**Exercise directions**.
Every line containing "orange" should be copied out. Go through the entries and find them.
Start of Data supplied
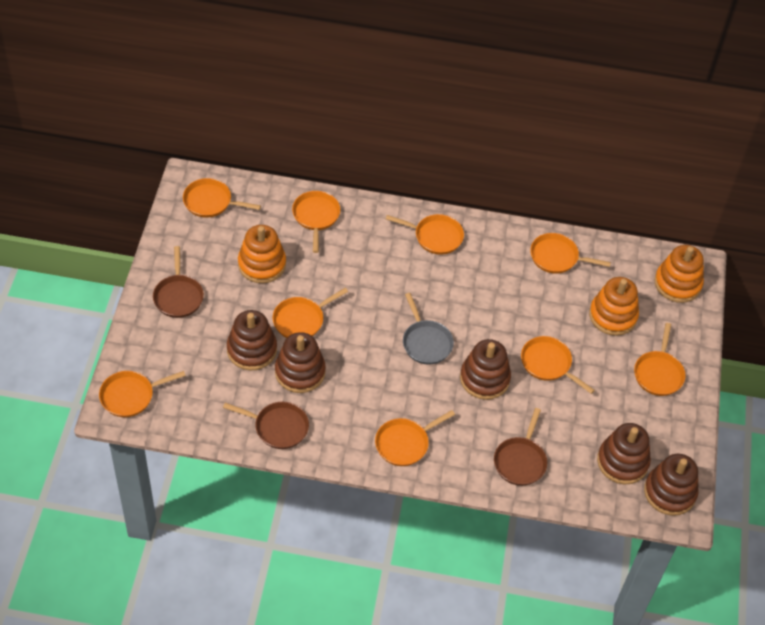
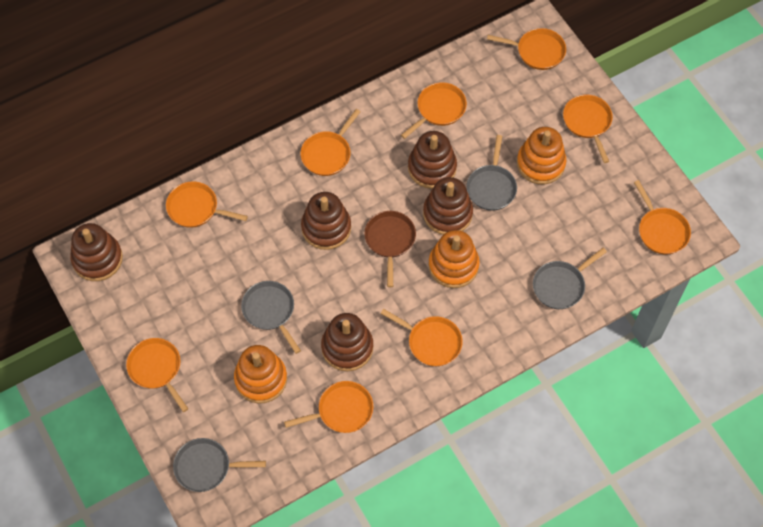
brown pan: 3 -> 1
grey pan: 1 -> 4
End of Data supplied
Start of Data supplied
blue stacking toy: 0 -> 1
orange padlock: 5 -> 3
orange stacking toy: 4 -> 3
End of Data supplied
**Expected output**.
orange padlock: 5 -> 3
orange stacking toy: 4 -> 3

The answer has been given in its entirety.